## Coordinate-based change listings:
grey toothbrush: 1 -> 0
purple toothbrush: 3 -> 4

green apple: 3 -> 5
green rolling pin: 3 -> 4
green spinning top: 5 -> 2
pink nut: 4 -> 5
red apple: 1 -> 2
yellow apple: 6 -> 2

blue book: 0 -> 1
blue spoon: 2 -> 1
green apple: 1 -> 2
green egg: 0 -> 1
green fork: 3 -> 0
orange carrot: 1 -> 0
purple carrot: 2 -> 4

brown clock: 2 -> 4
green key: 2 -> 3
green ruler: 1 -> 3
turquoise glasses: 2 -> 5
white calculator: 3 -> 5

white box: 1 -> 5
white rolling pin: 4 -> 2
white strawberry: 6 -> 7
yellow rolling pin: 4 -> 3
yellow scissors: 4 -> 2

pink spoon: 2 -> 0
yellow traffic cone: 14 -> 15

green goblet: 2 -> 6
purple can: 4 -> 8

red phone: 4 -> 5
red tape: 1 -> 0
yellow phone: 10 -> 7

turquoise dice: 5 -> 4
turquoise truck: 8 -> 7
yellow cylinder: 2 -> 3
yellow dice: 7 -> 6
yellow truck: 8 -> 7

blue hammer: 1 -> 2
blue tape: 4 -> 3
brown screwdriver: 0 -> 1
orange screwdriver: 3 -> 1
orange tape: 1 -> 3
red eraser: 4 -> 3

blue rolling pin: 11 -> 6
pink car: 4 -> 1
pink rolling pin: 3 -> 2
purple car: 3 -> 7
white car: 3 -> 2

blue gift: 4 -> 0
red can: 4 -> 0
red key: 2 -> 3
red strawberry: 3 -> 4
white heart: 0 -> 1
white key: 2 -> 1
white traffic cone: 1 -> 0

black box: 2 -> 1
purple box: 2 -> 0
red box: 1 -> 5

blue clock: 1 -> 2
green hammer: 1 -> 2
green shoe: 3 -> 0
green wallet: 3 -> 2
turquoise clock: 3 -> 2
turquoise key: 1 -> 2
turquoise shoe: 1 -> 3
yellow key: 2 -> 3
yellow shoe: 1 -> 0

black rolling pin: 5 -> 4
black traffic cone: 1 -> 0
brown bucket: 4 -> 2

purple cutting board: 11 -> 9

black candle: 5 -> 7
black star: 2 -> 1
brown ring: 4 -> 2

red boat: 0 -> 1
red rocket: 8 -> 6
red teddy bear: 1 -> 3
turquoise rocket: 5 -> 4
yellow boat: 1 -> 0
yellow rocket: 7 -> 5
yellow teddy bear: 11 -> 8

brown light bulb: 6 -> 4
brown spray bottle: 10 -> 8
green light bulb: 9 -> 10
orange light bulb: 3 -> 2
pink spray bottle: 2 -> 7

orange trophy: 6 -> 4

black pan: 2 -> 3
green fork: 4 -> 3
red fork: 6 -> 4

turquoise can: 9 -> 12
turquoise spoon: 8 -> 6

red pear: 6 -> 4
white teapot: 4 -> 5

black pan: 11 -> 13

## Problem requirements:
The data must be duplicated exactly, with nothing left out.

## Output for this exercise:
grey toothbrush: 1 -> 0
purple toothbrush: 3 -> 4

green apple: 3 -> 5
green rolling pin: 3 -> 4
green spinning top: 5 -> 2
pink nut: 4 -> 5
red apple: 1 -> 2
yellow apple: 6 -> 2

blue book: 0 -> 1
blue spoon: 2 -> 1
green apple: 1 -> 2
green egg: 0 -> 1
green fork: 3 -> 0
orange carrot: 1 -> 0
purple carrot: 2 -> 4

brown clock: 2 -> 4
green key: 2 -> 3
green ruler: 1 -> 3
turquoise glasses: 2 -> 5
white calculator: 3 -> 5

white box: 1 -> 5
white rolling pin: 4 -> 2
white strawberry: 6 -> 7
yellow rolling pin: 4 -> 3
yellow scissors: 4 -> 2

pink spoon: 2 -> 0
yellow traffic cone: 14 -> 15

green goblet: 2 -> 6
purple can: 4 -> 8

red phone: 4 -> 5
red tape: 1 -> 0
yellow phone: 10 -> 7

turquoise dice: 5 -> 4
turquoise truck: 8 -> 7
yellow cylinder: 2 -> 3
yellow dice: 7 -> 6
yellow truck: 8 -> 7

blue hammer: 1 -> 2
blue tape: 4 -> 3
brown screwdriver: 0 -> 1
orange screwdriver: 3 -> 1
orange tape: 1 -> 3
red eraser: 4 -> 3

blue rolling pin: 11 -> 6
pink car: 4 -> 1
pink rolling pin: 3 -> 2
purple car: 3 -> 7
white car: 3 -> 2

blue gift: 4 -> 0
red can: 4 -> 0
red key: 2 -> 3
red strawberry: 3 -> 4
white heart: 0 -> 1
white key: 2 -> 1
white traffic cone: 1 -> 0

black box: 2 -> 1
purple box: 2 -> 0
red box: 1 -> 5

blue clock: 1 -> 2
green hammer: 1 -> 2
green shoe: 3 -> 0
green wallet: 3 -> 2
turquoise clock: 3 -> 2
turquoise key: 1 -> 2
turquoise shoe: 1 -> 3
yellow key: 2 -> 3
yellow shoe: 1 -> 0

black rolling pin: 5 -> 4
black traffic cone: 1 -> 0
brown bucket: 4 -> 2

purple cutting board: 11 -> 9

black candle: 5 -> 7
black star: 2 -> 1
brown ring: 4 -> 2

red boat: 0 -> 1
red rocket: 8 -> 6
red teddy bear: 1 -> 3
turquoise rocket: 5 -> 4
yellow boat: 1 -> 0
yellow rocket: 7 -> 5
yellow teddy bear: 11 -> 8

brown light bulb: 6 -> 4
brown spray bottle: 10 -> 8
green light bulb: 9 -> 10
orange light bulb: 3 -> 2
pink spray bottle: 2 -> 7

orange trophy: 6 -> 4

black pan: 2 -> 3
green fork: 4 -> 3
red fork: 6 -> 4

turquoise can: 9 -> 12
turquoise spoon: 8 -> 6

red pear: 6 -> 4
white teapot: 4 -> 5

black pan: 11 -> 13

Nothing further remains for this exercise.